▸ **DIRECTIONS**:
Write out the line that has "(481, 73) = (472, 118): green" in it, along with each line that comes after it until the listing ends, and add nothing.

SUPPLIED DATA Start Marker

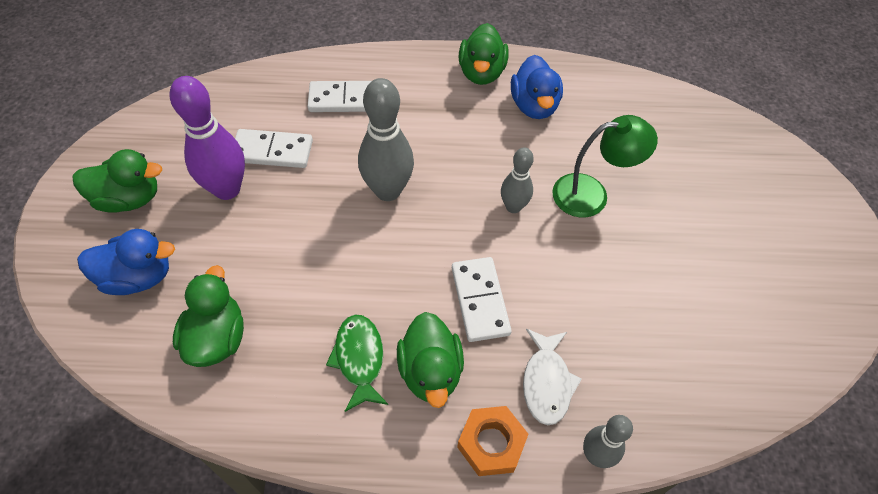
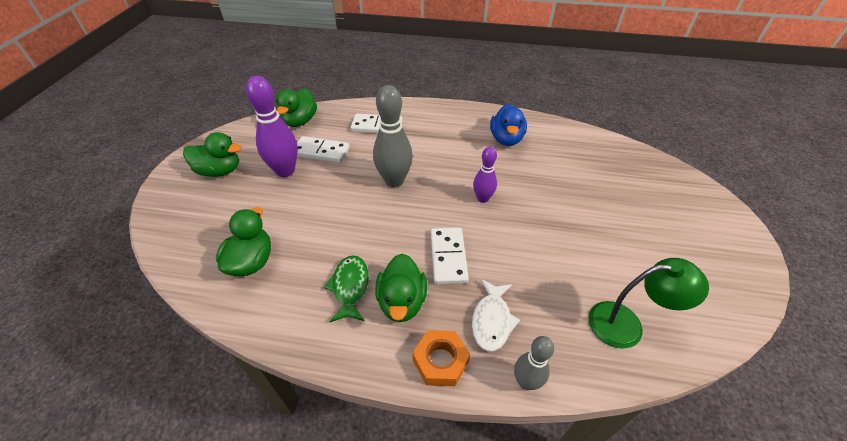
camera: 10 degrees right, 10 degrees down
(138, 277) = (210, 218): blue duck -> none
(481, 73) = (472, 118): green duck -> green duck (300, 121)
(513, 207) = (482, 198): grey bowling pin -> purple bowling pin
(591, 194) = (542, 195): green lamp -> green lamp (626, 324)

SUPPLIED DATA End Marker

▸ **EXPECTED ANSWER**:
(481, 73) = (472, 118): green duck -> green duck (300, 121)
(513, 207) = (482, 198): grey bowling pin -> purple bowling pin
(591, 194) = (542, 195): green lamp -> green lamp (626, 324)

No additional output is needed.